Exercise input
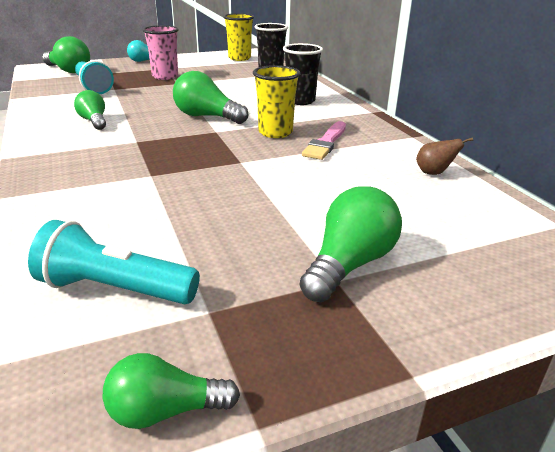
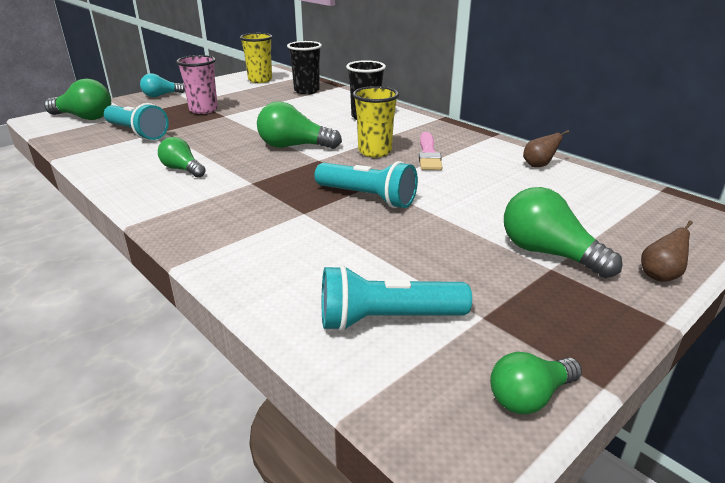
camera: 20 degrees left, 0 degrees up
green light bulb [299,186,402,302] -> green light bulb turned 60 degrees counterclockwise [504,187,623,278]
none -> turquoise flashlight [314,161,418,208]
none -> brown pear [641,221,693,282]

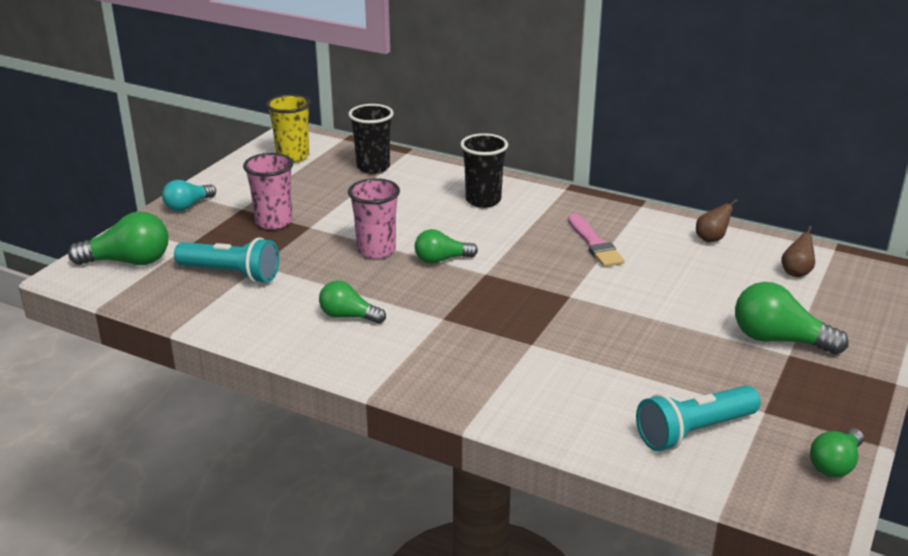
camera: 20 degrees left, 0 degrees up
green light bulb [257,101,342,149] -> green light bulb [415,229,478,264], size x0.64
turquoise flashlight [314,161,418,208] -> none
yellow cup [353,86,399,157] -> none
brown pear [641,221,693,282] -> brown pear moved to [781,226,815,277]
none -> pink cup [348,178,400,259]

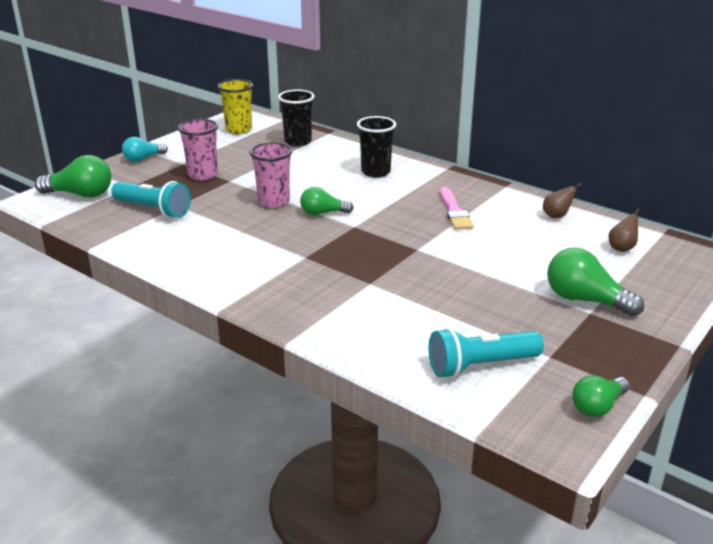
camera: 10 degrees right, 0 degrees up
green light bulb [319,281,386,324] -> none

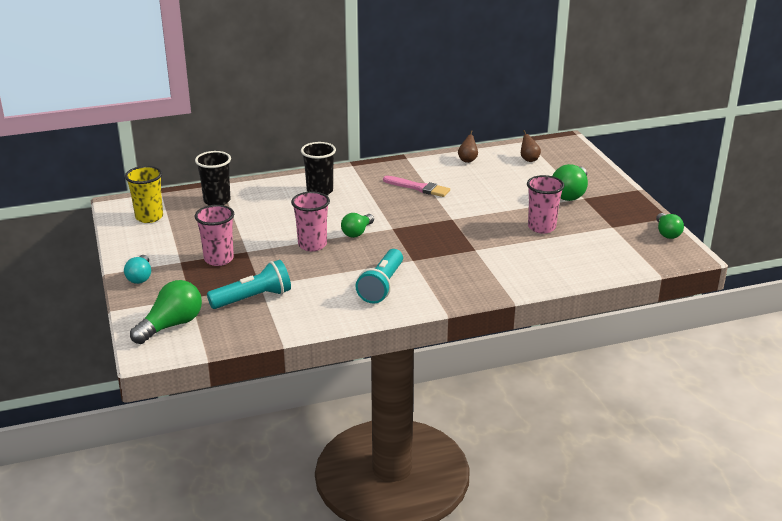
camera: 55 degrees left, 0 degrees up
turquoise flashlight [429,328,544,378] -> turquoise flashlight moved to [356,249,403,303]
green light bulb [547,247,644,317] -> green light bulb turned 45 degrees counterclockwise [552,164,588,201]
none -> pink cup [527,175,565,234]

Brief
Scan the data, and report each line that uses the word "turned".

Your solution
green light bulb [299,186,402,302] -> green light bulb turned 60 degrees counterclockwise [504,187,623,278]
green light bulb [547,247,644,317] -> green light bulb turned 45 degrees counterclockwise [552,164,588,201]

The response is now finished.